Input data Block Start

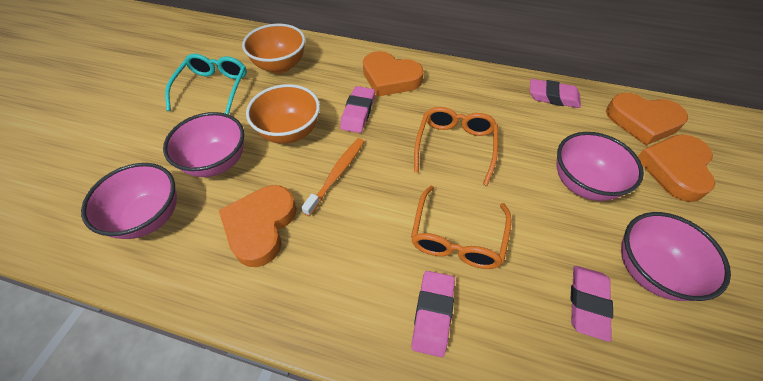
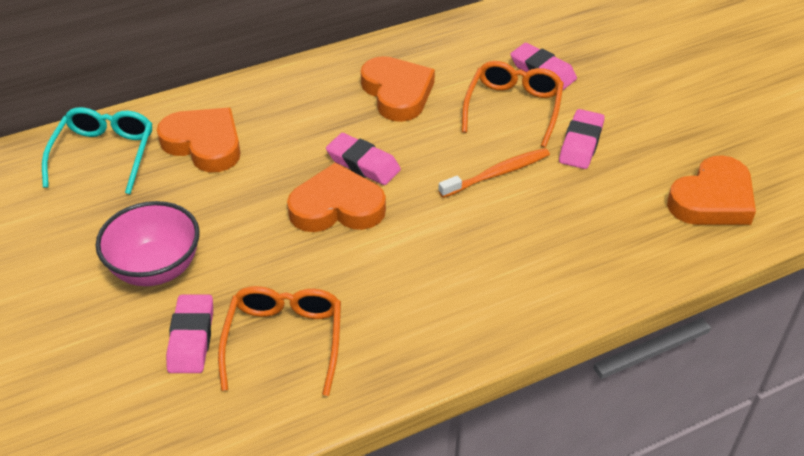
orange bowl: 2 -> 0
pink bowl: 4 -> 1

Input data Block End
Input data Block Start

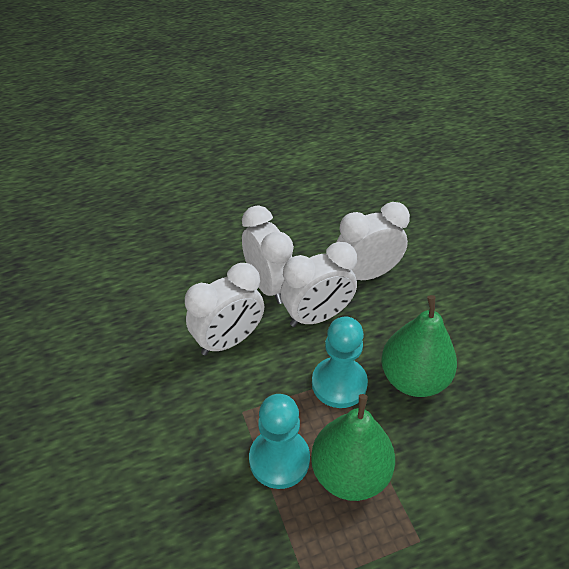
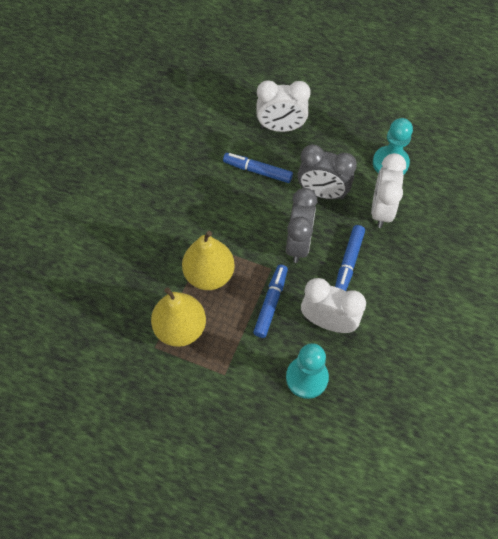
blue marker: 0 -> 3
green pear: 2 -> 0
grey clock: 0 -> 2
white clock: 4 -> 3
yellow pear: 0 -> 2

Input data Block End
Input data Block Start

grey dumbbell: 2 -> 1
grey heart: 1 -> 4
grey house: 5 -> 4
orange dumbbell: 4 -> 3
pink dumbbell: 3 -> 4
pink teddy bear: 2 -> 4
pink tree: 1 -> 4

Input data Block End

-- Exercise brief --
In the listing above, find every line with the word "pink" and copy it.

-- Answer section --
pink bowl: 4 -> 1
pink dumbbell: 3 -> 4
pink teddy bear: 2 -> 4
pink tree: 1 -> 4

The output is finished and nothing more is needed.